* [TRY IT]: Search through the entries for the word "recolor" and copy every line that has it.
┄┄┄┄┄┄
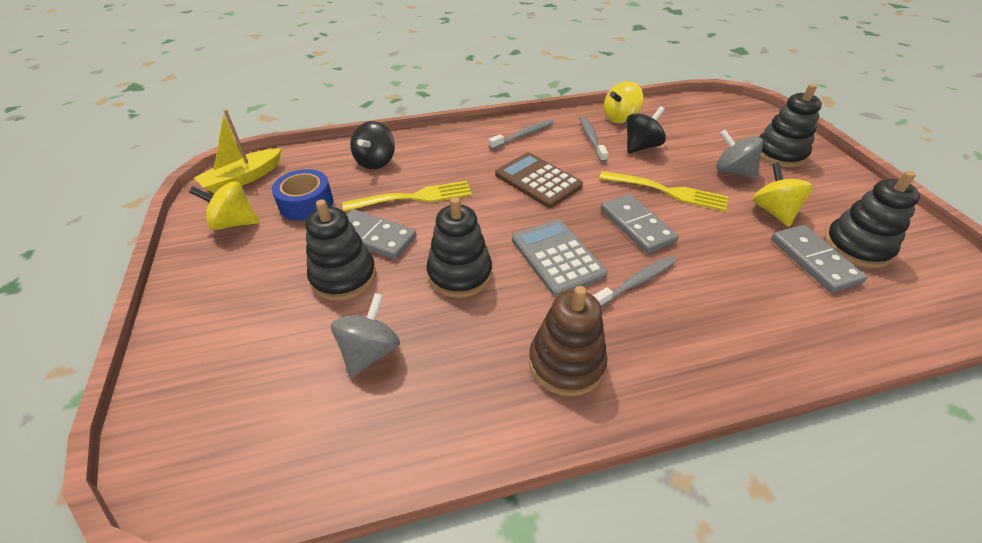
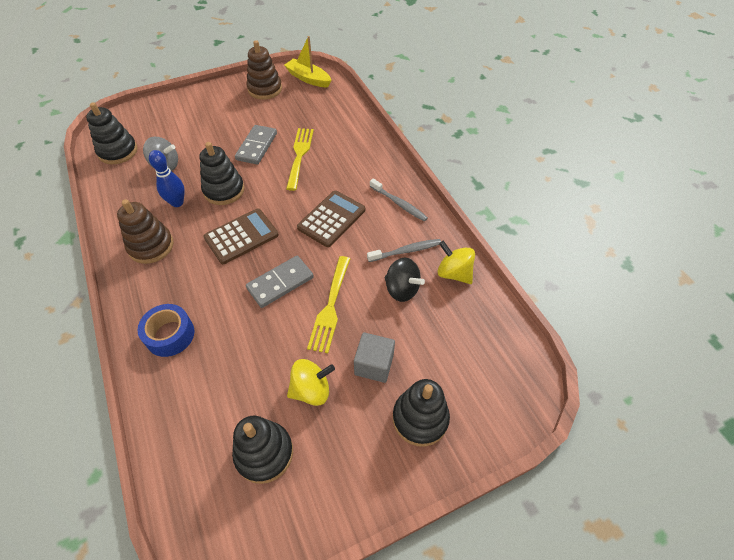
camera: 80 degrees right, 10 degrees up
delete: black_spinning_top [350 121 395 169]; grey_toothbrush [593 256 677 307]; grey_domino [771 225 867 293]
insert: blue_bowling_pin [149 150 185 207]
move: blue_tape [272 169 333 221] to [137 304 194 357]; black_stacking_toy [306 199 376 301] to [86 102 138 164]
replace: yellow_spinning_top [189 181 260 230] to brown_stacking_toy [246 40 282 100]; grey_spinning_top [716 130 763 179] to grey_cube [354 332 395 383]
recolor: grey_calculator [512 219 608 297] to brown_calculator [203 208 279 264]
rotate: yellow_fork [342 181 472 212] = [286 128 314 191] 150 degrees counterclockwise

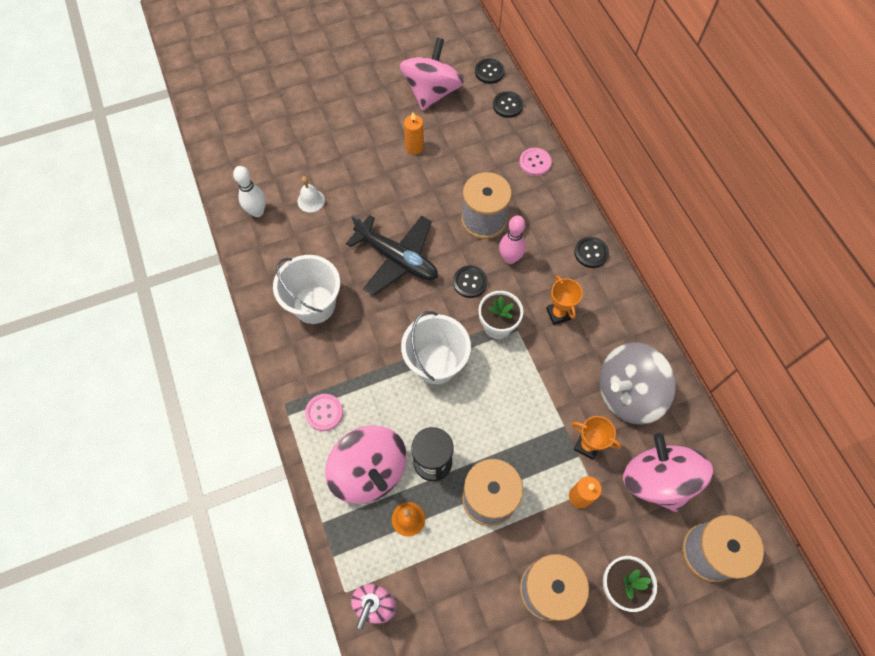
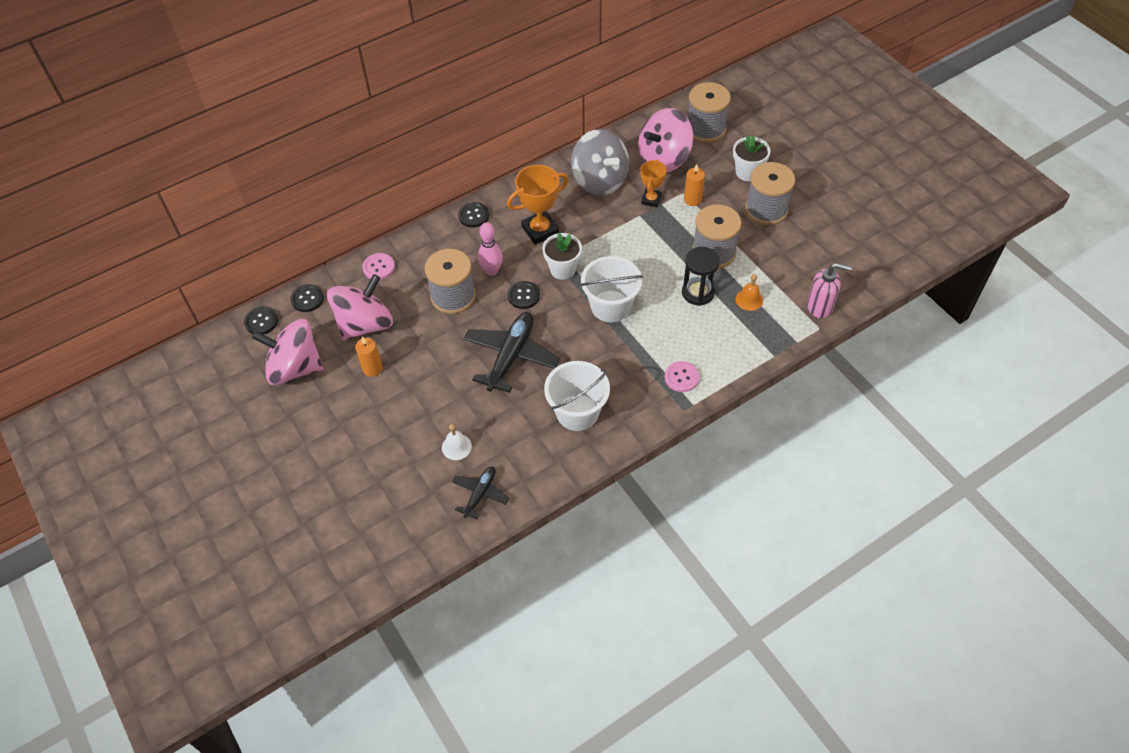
camera: 100 degrees left, 10 degrees down
move: pink_spinning_top [325 425 407 504] to [327 274 393 341]
replace: white_bowling_pin [233 166 266 217] to black_plane [452 466 509 519]
resize: orange_trophy [546 275 583 325] = [507 165 568 245] x1.63

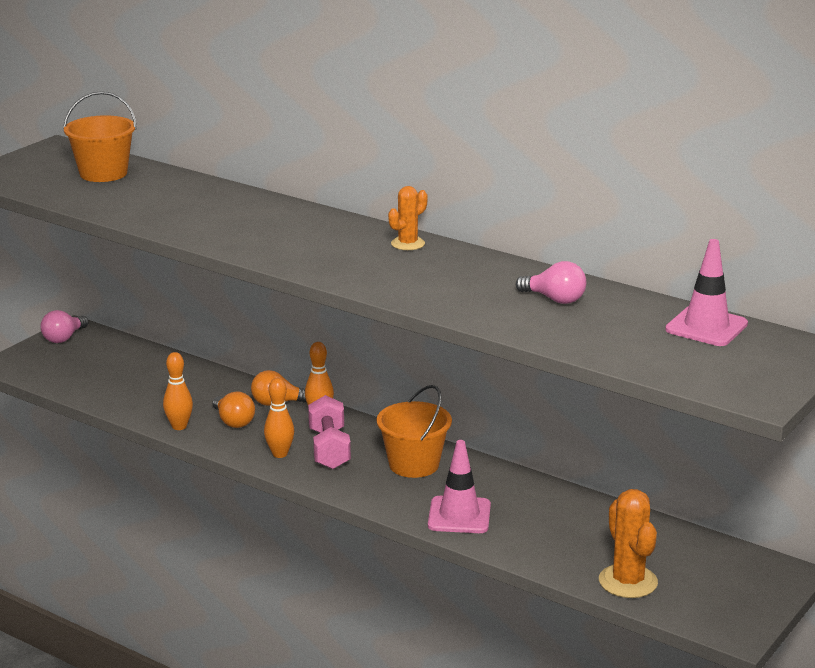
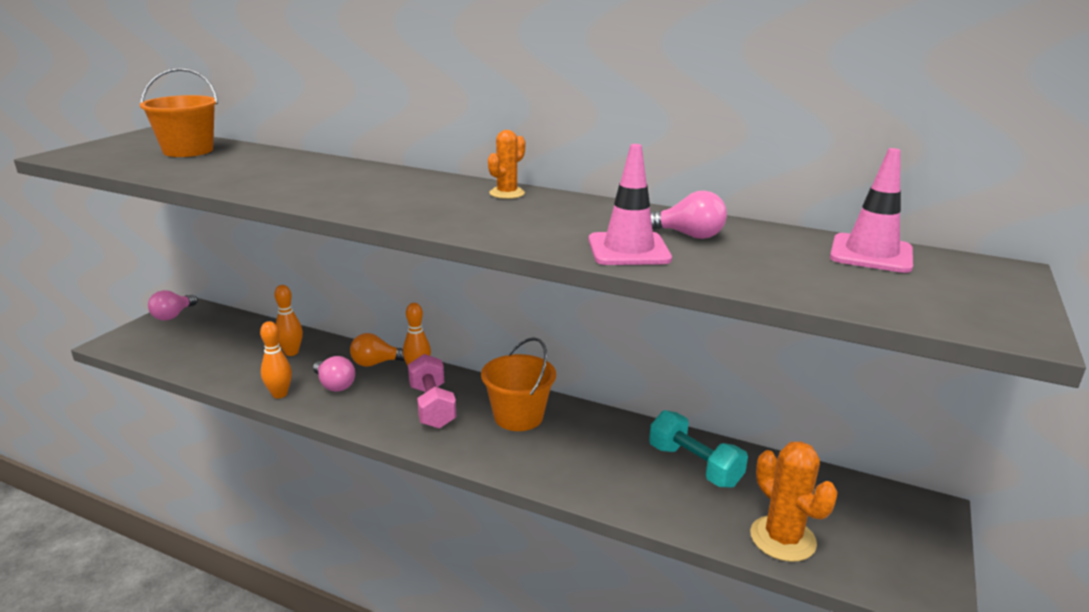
camera: 10 degrees left, 0 degrees up
insert: turquoise_dumbbell [649 410 748 488]
move: orange_bowling_pin [264 378 294 458] to [274 285 303 356]; pink_traffic_cone [428 440 491 533] to [589 144 672 265]
recolor: orange_light_bulb [213 391 255 428] to pink_light_bulb [313 356 355 392]

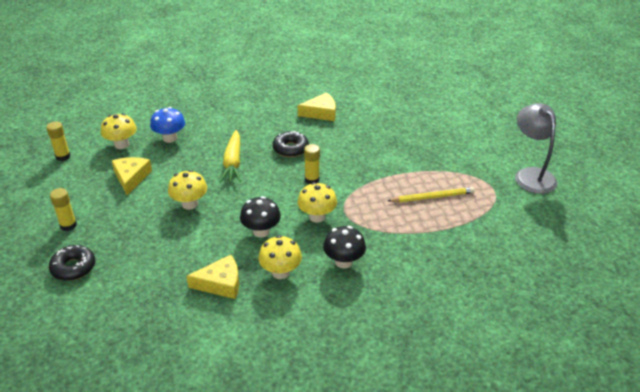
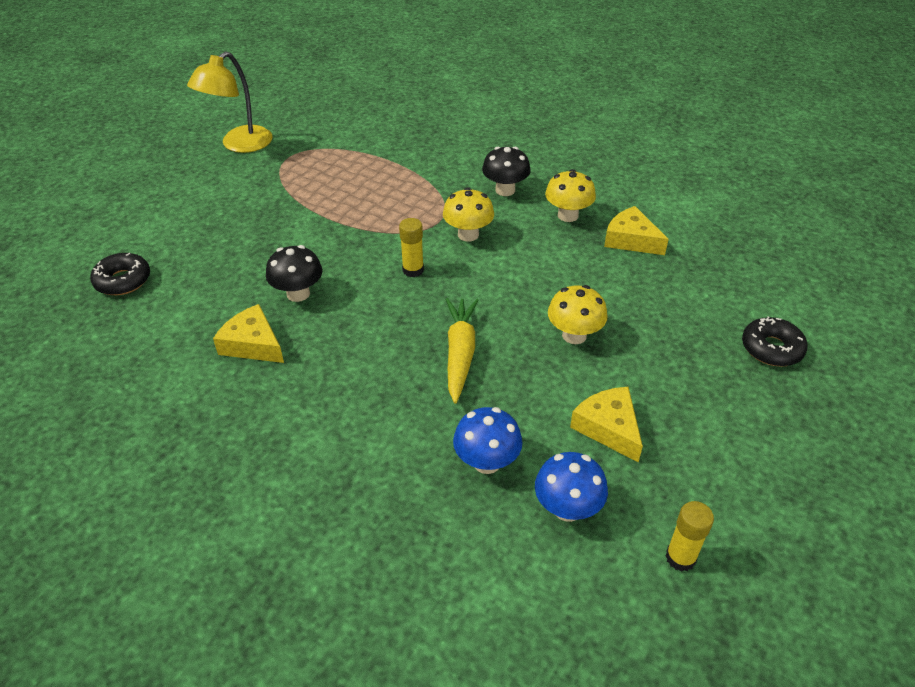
camera: 130 degrees left, 5 degrees up
delete: yellow_glue_stick [50 188 77 231]; yellow_pencil [388 187 475 202]
move: black_mushroom [240 196 281 238] to [266 245 323 302]; black_donut [273 131 309 157] to [90 253 150 295]
recolor: yellow_mushroom [101 113 137 149] to blue_mushroom [535 452 608 522]; grey_lamp [515 103 558 194] to yellow_lamp [187 52 273 153]
rotate: yellow_cheese [112 157 152 195] = [570 387 643 463] 105 degrees clockwise; yellow_carrot [220 130 241 183] = [446 298 479 404] 45 degrees counterclockwise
┄┄┄┄┄┄
* [EXERCISE RESULT]:
recolor: grey_calculator [512 219 608 297] to brown_calculator [203 208 279 264]
recolor: orange_light_bulb [213 391 255 428] to pink_light_bulb [313 356 355 392]
recolor: yellow_mushroom [101 113 137 149] to blue_mushroom [535 452 608 522]; grey_lamp [515 103 558 194] to yellow_lamp [187 52 273 153]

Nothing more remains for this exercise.